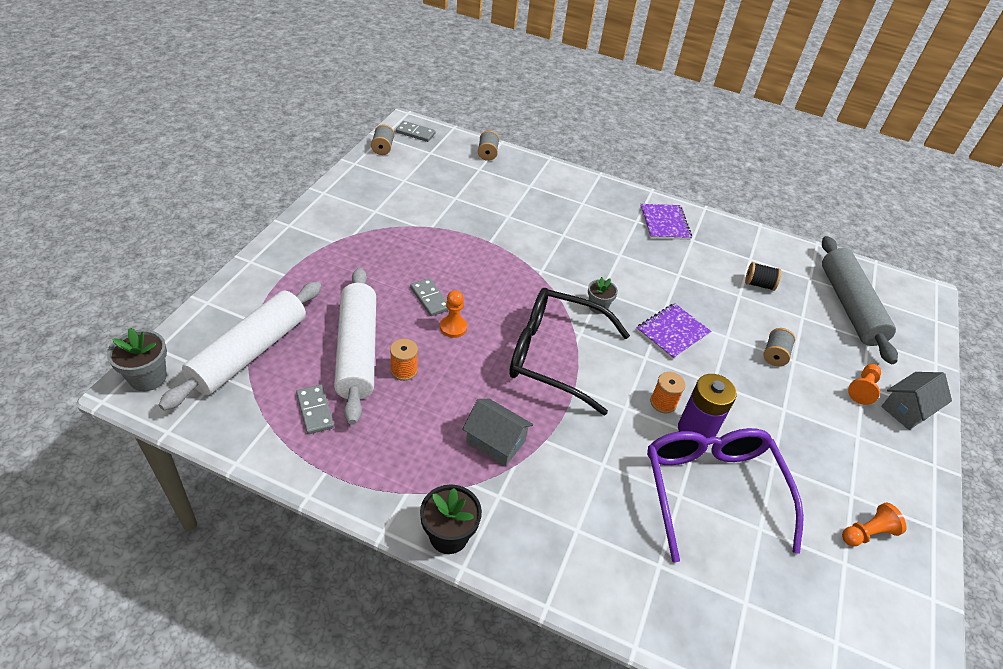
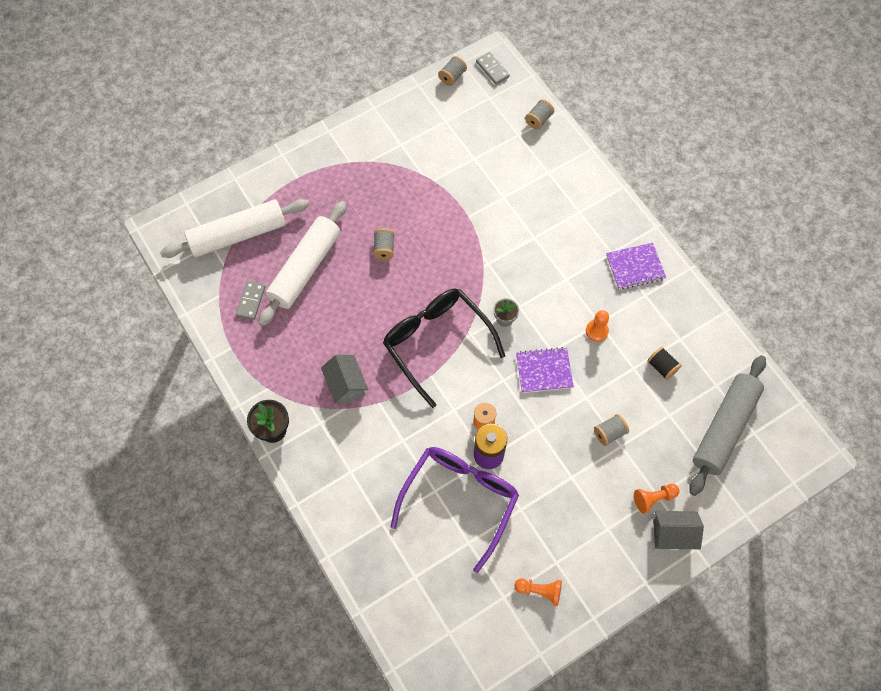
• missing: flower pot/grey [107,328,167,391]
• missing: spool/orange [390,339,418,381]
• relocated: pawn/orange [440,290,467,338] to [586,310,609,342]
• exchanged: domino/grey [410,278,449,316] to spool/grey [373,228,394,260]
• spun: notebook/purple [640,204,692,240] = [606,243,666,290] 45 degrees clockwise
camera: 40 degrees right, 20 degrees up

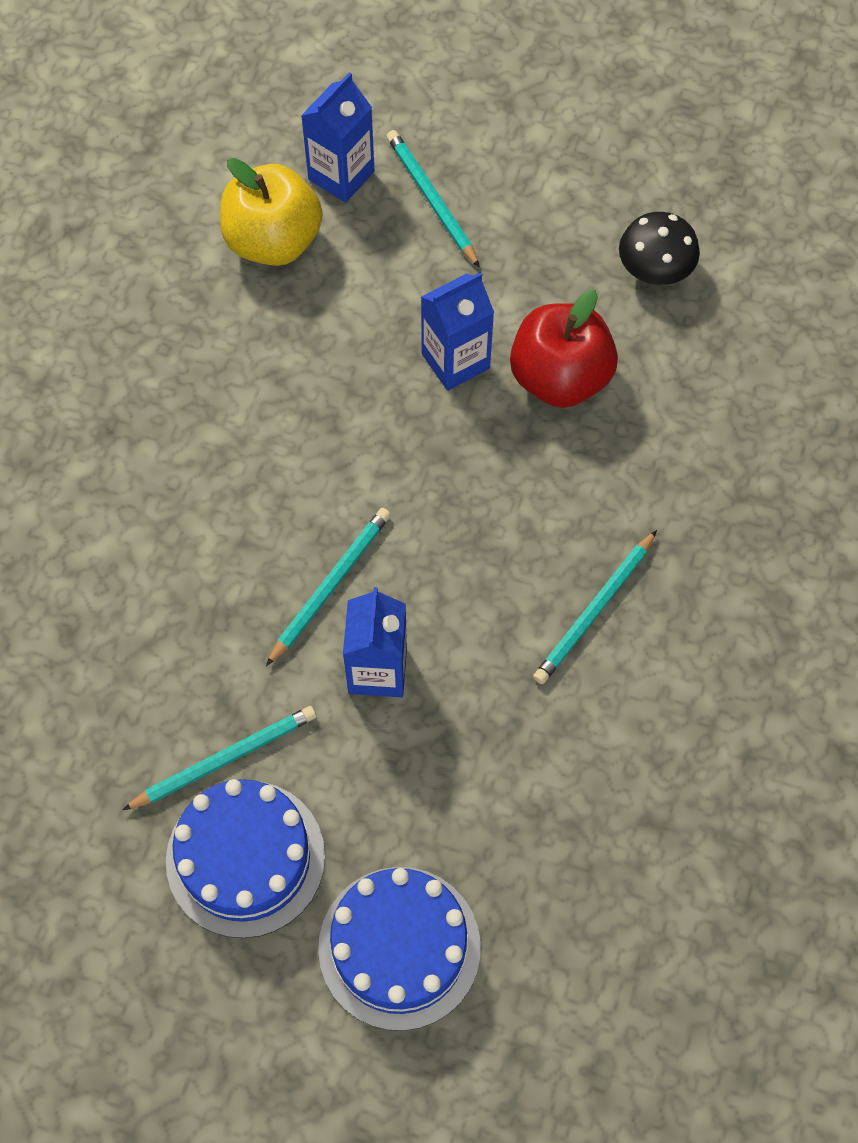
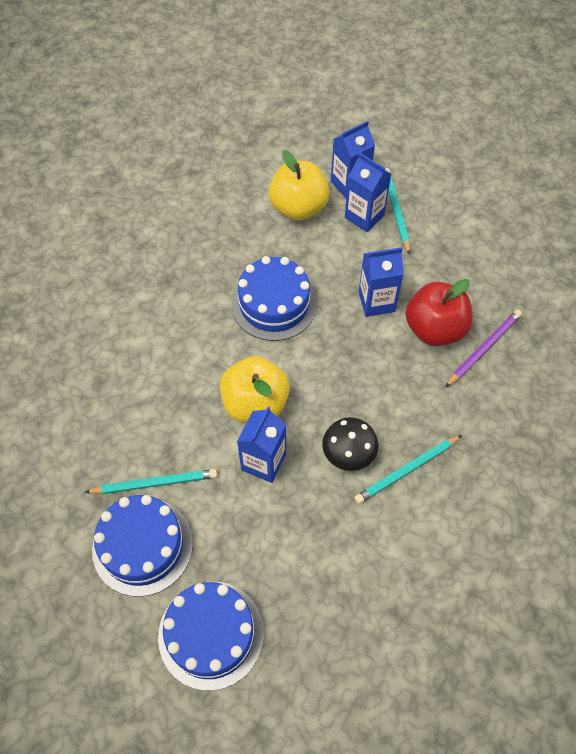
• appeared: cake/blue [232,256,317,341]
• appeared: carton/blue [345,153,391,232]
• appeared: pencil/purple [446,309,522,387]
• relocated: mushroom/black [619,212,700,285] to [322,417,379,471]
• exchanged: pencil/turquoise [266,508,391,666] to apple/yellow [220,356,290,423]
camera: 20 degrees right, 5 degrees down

> _Your goal_: What is needed is an exact copy of the records above, with no pictures in it.

> _Expected output_:
• missing: flower pot/grey [107,328,167,391]
• missing: spool/orange [390,339,418,381]
• relocated: pawn/orange [440,290,467,338] to [586,310,609,342]
• exchanged: domino/grey [410,278,449,316] to spool/grey [373,228,394,260]
• spun: notebook/purple [640,204,692,240] = [606,243,666,290] 45 degrees clockwise
camera: 40 degrees right, 20 degrees up

• appeared: cake/blue [232,256,317,341]
• appeared: carton/blue [345,153,391,232]
• appeared: pencil/purple [446,309,522,387]
• relocated: mushroom/black [619,212,700,285] to [322,417,379,471]
• exchanged: pencil/turquoise [266,508,391,666] to apple/yellow [220,356,290,423]
camera: 20 degrees right, 5 degrees down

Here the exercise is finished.